Task brief
Rewrite the stretch of items from the line containing "behind matte brown lampshade at upper center?" through the line containing "than matte brown lampshade at upper center.", with "curtain" swapped for "drape" and everything else left unchanged. Give back only those lines.

Spatial question items
▼▼▼
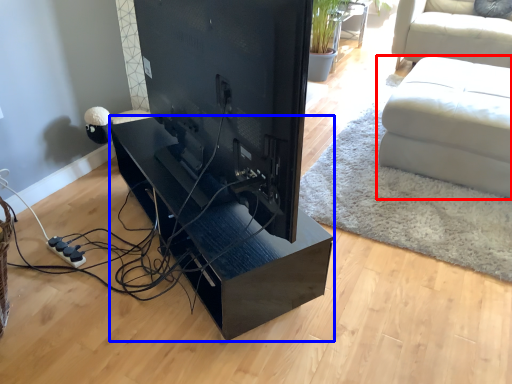
Question: Among these objects, which one is farthest to the camera, studio couch (highlighted by a red box) or table (highlighted by a blue box)?

Choices:
 (A) studio couch
 (B) table

Answer: (A)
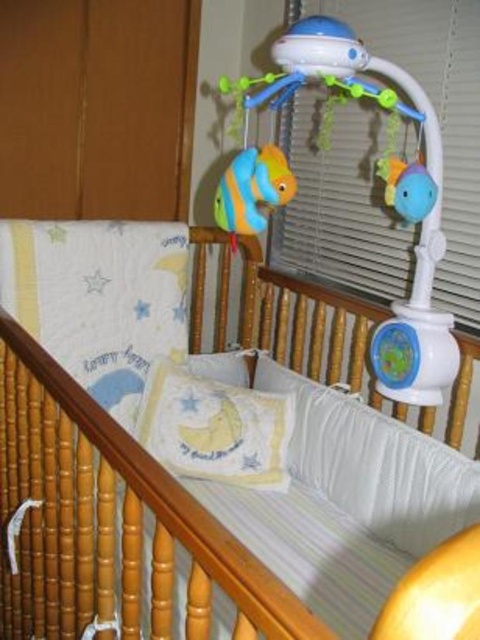
You are a parent checking the safety of the baby crib. You notice the white striped mattress at center and the blue rubber duck at upper right. Which object has a greater width?

The white striped mattress at center has a greater width than the blue rubber duck at upper right.

You are a parent checking the safety of the baby crib. The baby can reach objects within 12 inches. Is the blue rubber duck at upper right within the baby reach from the white striped mattress at center?

The distance between the white striped mattress at center and the blue rubber duck at upper right is 29.46 inches. Since the baby can only reach objects within 12 inches, the blue rubber duck at upper right is out of the baby reach.

You are a parent checking the safety of the baby crib. The white striped mattress at center and the blue plastic mobile at upper center are both in view. Which object is nearer to you?

The white striped mattress at center is closer to the viewer than the blue plastic mobile at upper center.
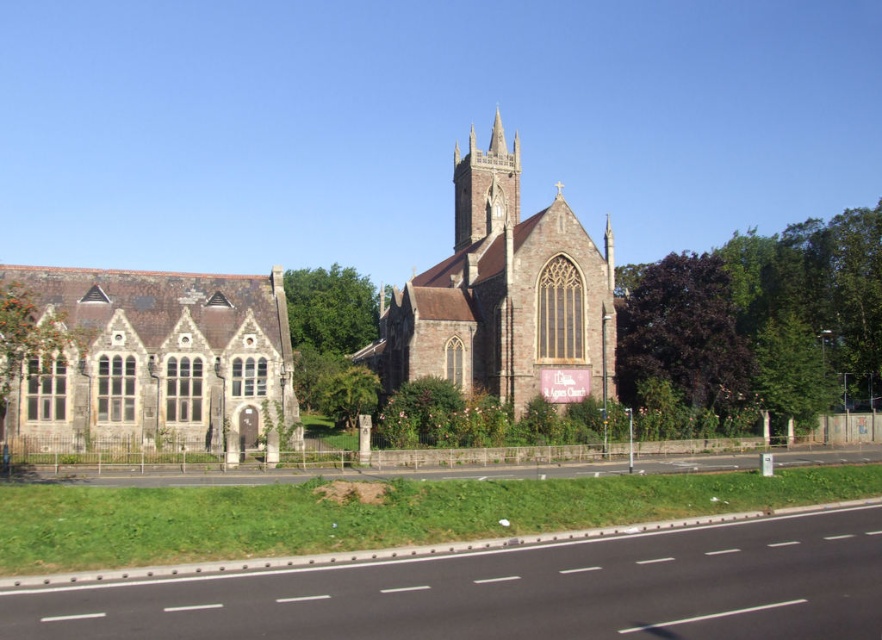
You are standing on the road in front of the historic church and want to take a photo of the brown stone church at center and the smooth brick spire at center. Which one will appear larger in your photo?

The brown stone church at center will appear larger in the photo because it is closer to the viewer than the smooth brick spire at center.

You are standing on the road in front of the historic church. You want to take a photo that includes both the stone church at left and a modern skyscraper that is 100 meters behind you. Can you step back far enough to include both in your photo without moving the camera position?

The stone church at left is 64.18 meters from the viewer. Since the modern skyscraper is 100 meters behind you, stepping back would place you further away from the church, potentially making both structures visible in the frame. However, the exact feasibility depends on the camera lens and field of view, but spatially, moving back 35.82 meters from the original position would allow both to be in the shot.

You are standing at the center of the road in front of the historic church. You want to take a photo of the stone church at left from the best possible angle. According to the scene description, where should you position yourself relative to the church to capture it fully in the frame?

The stone church at left is located at point (x=155, y=362), so positioning yourself directly in front and slightly to the right of the stone church at left would ensure the entire structure is captured in the photo.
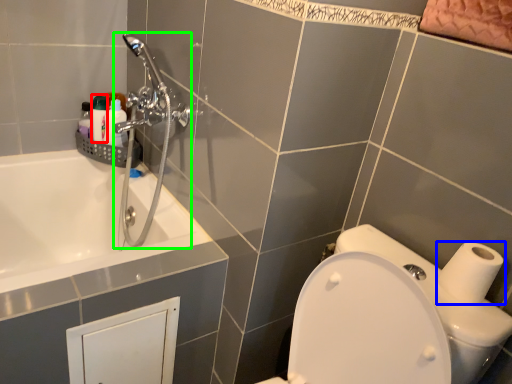
Question: Which object is positioned farthest from toiletry (highlighted by a red box)? Select from toilet paper (highlighted by a blue box) and shower (highlighted by a green box).

Choices:
 (A) toilet paper
 (B) shower

Answer: (A)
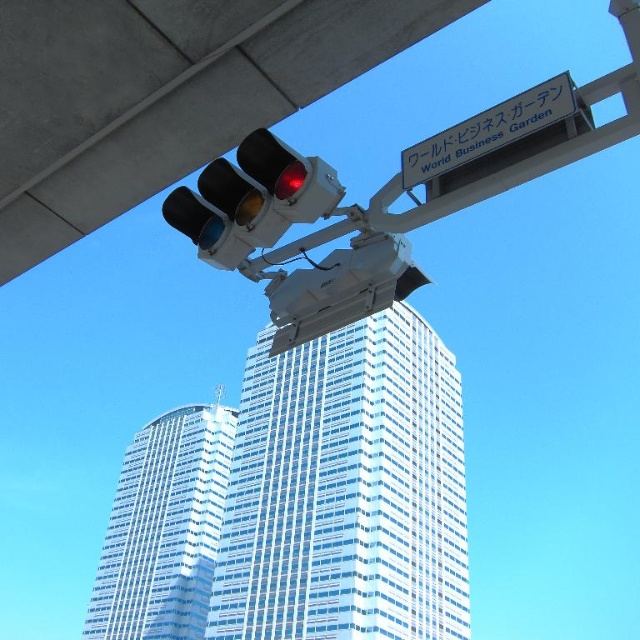
Does white glass building at center have a larger size compared to matte black traffic light at upper center?

Yes.

Is point (342, 547) positioned behind point (237, 186)?

Yes, point (342, 547) is farther from viewer.

Identify the location of white glass building at center. The image size is (640, 640). (346, 490).

Is point (211, 609) positioned behind point (403, 157)?

Yes, point (211, 609) is behind point (403, 157).

Does white glass building at center have a lesser width compared to white plastic sign at upper center?

Incorrect, white glass building at center's width is not less than white plastic sign at upper center's.

Does point (344, 518) come behind point (497, 132)?

That is True.

The image size is (640, 640). I want to click on white glass building at center, so click(x=346, y=490).

Image resolution: width=640 pixels, height=640 pixels. What do you see at coordinates (346, 490) in the screenshot?
I see `white glass building at center` at bounding box center [346, 490].

Is white glass building at center to the left of white glass building at lower left from the viewer's perspective?

No, white glass building at center is not to the left of white glass building at lower left.

What do you see at coordinates (346, 490) in the screenshot?
I see `white glass building at center` at bounding box center [346, 490].

You are a GUI agent. You are given a task and a screenshot of the screen. Output one action in this format:
    pyautogui.click(x=<x>, y=<y>)
    Task: Click on the white glass building at center
    
    Given the screenshot: What is the action you would take?
    pyautogui.click(x=346, y=490)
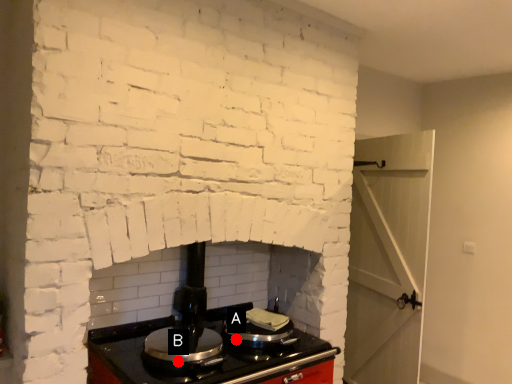
Question: Two points are circled on the image, labeled by A and B beside each circle. Which of the following is the farthest from the observer?

Choices:
 (A) A is further
 (B) B is further

Answer: (A)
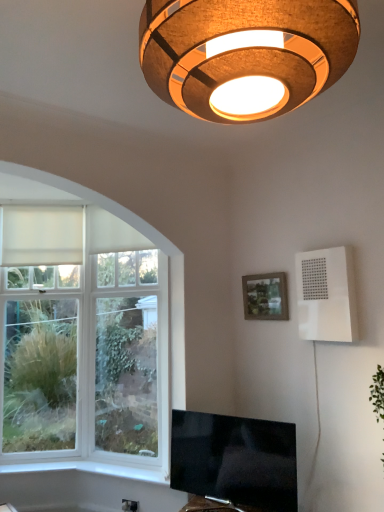
What do you see at coordinates (91, 470) in the screenshot? This screenshot has width=384, height=512. I see `white smooth window sill at lower left` at bounding box center [91, 470].

What is the approximate width of white smooth window sill at lower left?

7.80 inches.

This screenshot has width=384, height=512. Find the location of `matte wooden picture frame at upper right`. matte wooden picture frame at upper right is located at coordinates (265, 296).

This screenshot has width=384, height=512. Describe the element at coordinates (326, 295) in the screenshot. I see `white plastic speaker at upper right` at that location.

Locate an element on the screen. flat-screen tv at lower center is located at coordinates (233, 463).

The width and height of the screenshot is (384, 512). Describe the element at coordinates (41, 234) in the screenshot. I see `white matte curtain at left` at that location.

Describe the element at coordinates (245, 54) in the screenshot. I see `matte brown lampshade at upper center` at that location.

Locate an element on the screen. Image resolution: width=384 pixels, height=512 pixels. white plastic electric outlet at lower center is located at coordinates (129, 505).

Is white smooth window sill at lower left next to flat-screen tv at lower center and touching it?

white smooth window sill at lower left and flat-screen tv at lower center are not in contact.

Which of these two, white smooth window sill at lower left or flat-screen tv at lower center, stands shorter?

white smooth window sill at lower left is shorter.

From the image's perspective, between white smooth window sill at lower left and flat-screen tv at lower center, which one is located above?

flat-screen tv at lower center, from the image's perspective.

Is matte brown lampshade at upper center turned away from white plastic electric outlet at lower center?

No, white plastic electric outlet at lower center is not at the back of matte brown lampshade at upper center.

Does matte brown lampshade at upper center have a lesser height compared to white plastic electric outlet at lower center?

No, matte brown lampshade at upper center is not shorter than white plastic electric outlet at lower center.

In the image, there is a white plastic electric outlet at lower center. Identify the location of lamp above it (from the image's perspective). [245, 54].

Does matte brown lampshade at upper center contain white plastic electric outlet at lower center?

No.

How different are the orientations of white matte curtain at left and white plastic speaker at upper right in degrees?

They differ by 60.3 degrees in their facing directions.

Does white matte curtain at left appear on the right side of white plastic speaker at upper right?

No, white matte curtain at left is not to the right of white plastic speaker at upper right.

Is white matte curtain at left situated inside white plastic speaker at upper right or outside?

white matte curtain at left exists outside the volume of white plastic speaker at upper right.

In the image, is white matte curtain at left positioned in front of or behind white plastic speaker at upper right?

white matte curtain at left is positioned farther from the viewer than white plastic speaker at upper right.

Is white matte curtain at left next to matte brown lampshade at upper center and touching it?

No, white matte curtain at left is not in contact with matte brown lampshade at upper center.

In the image, is white matte curtain at left positioned in front of or behind matte brown lampshade at upper center?

white matte curtain at left is positioned farther from the viewer than matte brown lampshade at upper center.

Considering the sizes of objects white matte curtain at left and matte brown lampshade at upper center in the image provided, who is shorter, white matte curtain at left or matte brown lampshade at upper center?

matte brown lampshade at upper center.

From a real-world perspective, is white plastic electric outlet at lower center over flat-screen tv at lower center?

Incorrect, from a real-world perspective, white plastic electric outlet at lower center is lower than flat-screen tv at lower center.

Is white plastic electric outlet at lower center positioned far away from flat-screen tv at lower center?

white plastic electric outlet at lower center is actually quite close to flat-screen tv at lower center.

Is white plastic electric outlet at lower center behind flat-screen tv at lower center?

Yes, white plastic electric outlet at lower center is further from the viewer.

From the image's perspective, is white plastic speaker at upper right positioned above or below white smooth window sill at lower left?

From the image's perspective, white plastic speaker at upper right appears above white smooth window sill at lower left.

Is white plastic speaker at upper right bigger than white smooth window sill at lower left?

Indeed, white plastic speaker at upper right has a larger size compared to white smooth window sill at lower left.

How different are the orientations of white plastic speaker at upper right and white smooth window sill at lower left in degrees?

They differ by 28.2 degrees in their facing directions.

Is white matte curtain at left to the left of white smooth window sill at lower left from the viewer's perspective?

Indeed, white matte curtain at left is positioned on the left side of white smooth window sill at lower left.

Does white matte curtain at left have a larger size compared to white smooth window sill at lower left?

Yes, white matte curtain at left is bigger than white smooth window sill at lower left.

Is white smooth window sill at lower left at the back of white matte curtain at left?

No.

Identify the location of window sill located underneath the white matte curtain at left (from a real-world perspective). (91, 470).

Image resolution: width=384 pixels, height=512 pixels. Identify the location of television to the right of white smooth window sill at lower left. (233, 463).

Identify the location of electric outlet that is below the matte brown lampshade at upper center (from the image's perspective). This screenshot has width=384, height=512. (129, 505).

Considering their positions, is matte brown lampshade at upper center positioned further to white plastic electric outlet at lower center than matte wooden picture frame at upper right?

Among the two, matte brown lampshade at upper center is located further to white plastic electric outlet at lower center.

Estimate the real-world distances between objects in this image. Which object is closer to white plastic speaker at upper right, white plastic electric outlet at lower center or matte brown lampshade at upper center?

white plastic electric outlet at lower center is positioned closer to the anchor white plastic speaker at upper right.

When comparing their distances from flat-screen tv at lower center, does white plastic speaker at upper right or white matte curtain at left seem further?

Among the two, white matte curtain at left is located further to flat-screen tv at lower center.

Looking at the image, which one is located further to white plastic speaker at upper right, white smooth window sill at lower left or flat-screen tv at lower center?

Among the two, white smooth window sill at lower left is located further to white plastic speaker at upper right.

From the image, which object appears to be farther from flat-screen tv at lower center, white matte curtain at left or white plastic electric outlet at lower center?

The object further to flat-screen tv at lower center is white matte curtain at left.

Based on their spatial positions, is white plastic speaker at upper right or matte wooden picture frame at upper right closer to white plastic electric outlet at lower center?

Based on the image, matte wooden picture frame at upper right appears to be nearer to white plastic electric outlet at lower center.

Considering their positions, is white plastic speaker at upper right positioned closer to white smooth window sill at lower left than flat-screen tv at lower center?

flat-screen tv at lower center is positioned closer to the anchor white smooth window sill at lower left.

Based on their spatial positions, is white matte curtain at left or matte wooden picture frame at upper right further from flat-screen tv at lower center?

Based on the image, white matte curtain at left appears to be further to flat-screen tv at lower center.

You are a GUI agent. You are given a task and a screenshot of the screen. Output one action in this format:
    pyautogui.click(x=<x>, y=<y>)
    Task: Click on the television between matte brown lampshade at upper center and white smooth window sill at lower left in the front-back direction
    The width and height of the screenshot is (384, 512).
    Given the screenshot: What is the action you would take?
    pyautogui.click(x=233, y=463)

You are a GUI agent. You are given a task and a screenshot of the screen. Output one action in this format:
    pyautogui.click(x=<x>, y=<y>)
    Task: Click on the window sill between matte brown lampshade at upper center and white matte curtain at left along the z-axis
    The image size is (384, 512).
    Given the screenshot: What is the action you would take?
    pyautogui.click(x=91, y=470)

The image size is (384, 512). Find the location of `window sill between matte brown lampshade at upper center and white plastic electric outlet at lower center along the z-axis`. window sill between matte brown lampshade at upper center and white plastic electric outlet at lower center along the z-axis is located at coordinates (91, 470).

Identify the location of electric outlet between white matte curtain at left and white plastic speaker at upper right. The height and width of the screenshot is (512, 384). (129, 505).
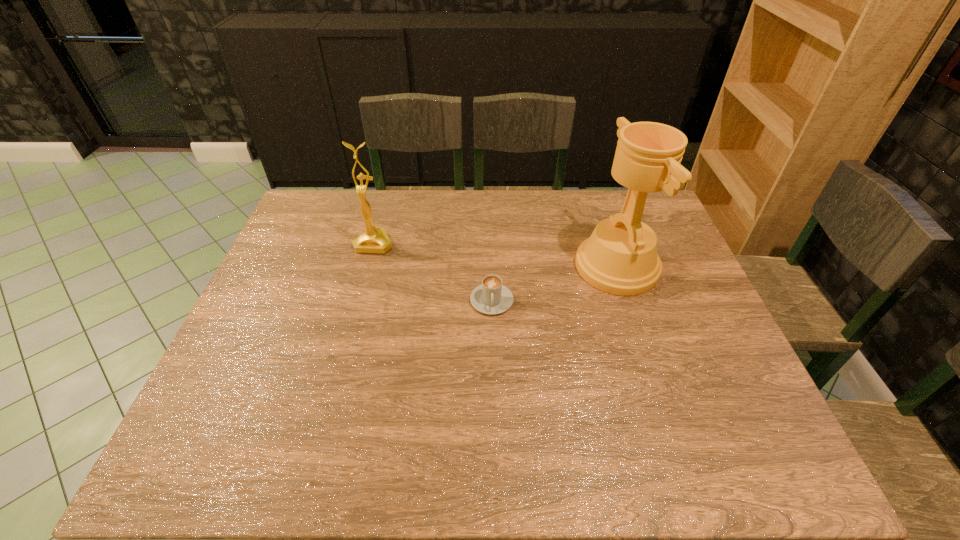
Locate an element on the screen. The width and height of the screenshot is (960, 540). vacant space that's between the cappuccino and the shorter award is located at coordinates (433, 272).

Locate an element on the screen. free space between the cappuccino and the tallest object is located at coordinates (554, 284).

The height and width of the screenshot is (540, 960). I want to click on vacant space in between the leftmost object and the second object from right to left, so click(x=433, y=272).

The width and height of the screenshot is (960, 540). Find the location of `vacant area between the second object from right to left and the left award`. vacant area between the second object from right to left and the left award is located at coordinates (433, 272).

I want to click on free space between the tallest object and the leftmost object, so click(495, 255).

Image resolution: width=960 pixels, height=540 pixels. What are the coordinates of `object that stands as the closest to the second object from left to right` in the screenshot? It's located at (620, 257).

Locate which object ranks in proximity to the rightmost object. Please provide its 2D coordinates. Your answer should be formatted as a tuple, i.e. [(x, y)], where the tuple contains the x and y coordinates of a point satisfying the conditions above.

[(491, 297)]

Image resolution: width=960 pixels, height=540 pixels. Identify the location of free location that satisfies the following two spatial constraints: 1. on the front-facing side of the tallest object; 2. on the left side of the left award. tap(368, 266).

Where is `free spot that satisfies the following two spatial constraints: 1. on the front-facing side of the left award; 2. on the right side of the right award`? free spot that satisfies the following two spatial constraints: 1. on the front-facing side of the left award; 2. on the right side of the right award is located at coordinates (368, 266).

Identify the location of free space that satisfies the following two spatial constraints: 1. on the front-facing side of the rightmost object; 2. on the left side of the leftmost object. This screenshot has width=960, height=540. (368, 266).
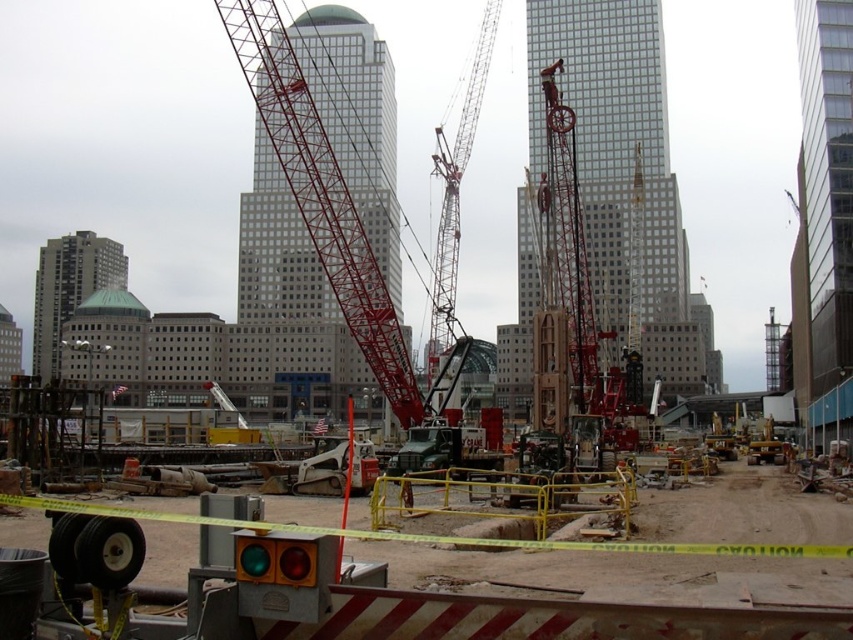
Looking at this image, does glassy reflective skyscraper at center appear under gray concrete building at left?

No, glassy reflective skyscraper at center is not below gray concrete building at left.

Where is `glassy reflective skyscraper at center`? This screenshot has width=853, height=640. glassy reflective skyscraper at center is located at coordinates (822, 196).

The height and width of the screenshot is (640, 853). What are the coordinates of `glassy reflective skyscraper at center` in the screenshot? It's located at (822, 196).

Between point (323, 596) and point (113, 276), which one is positioned in front?

Point (323, 596) is in front.

Can you confirm if yellow caution tape at center is wider than gray concrete building at left?

No, yellow caution tape at center is not wider than gray concrete building at left.

Between point (296, 611) and point (73, 259), which one is positioned in front?

Point (296, 611) is more forward.

This screenshot has height=640, width=853. In order to click on yellow caution tape at center in this screenshot , I will do `click(335, 593)`.

Can you confirm if white glass skyscraper at center is wider than glassy reflective skyscraper at center?

Indeed, white glass skyscraper at center has a greater width compared to glassy reflective skyscraper at center.

Is white glass skyscraper at center taller than glassy reflective skyscraper at center?

Correct, white glass skyscraper at center is much taller as glassy reflective skyscraper at center.

Who is more distant from viewer, (376, 204) or (827, 61)?

The point (376, 204) is behind.

What are the coordinates of `white glass skyscraper at center` in the screenshot? It's located at (357, 120).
▲▲▲
Response to the exercise
In the image, is white matte drape at left positioned in front of or behind matte brown lampshade at upper center?

white matte drape at left is positioned farther from the viewer than matte brown lampshade at upper center.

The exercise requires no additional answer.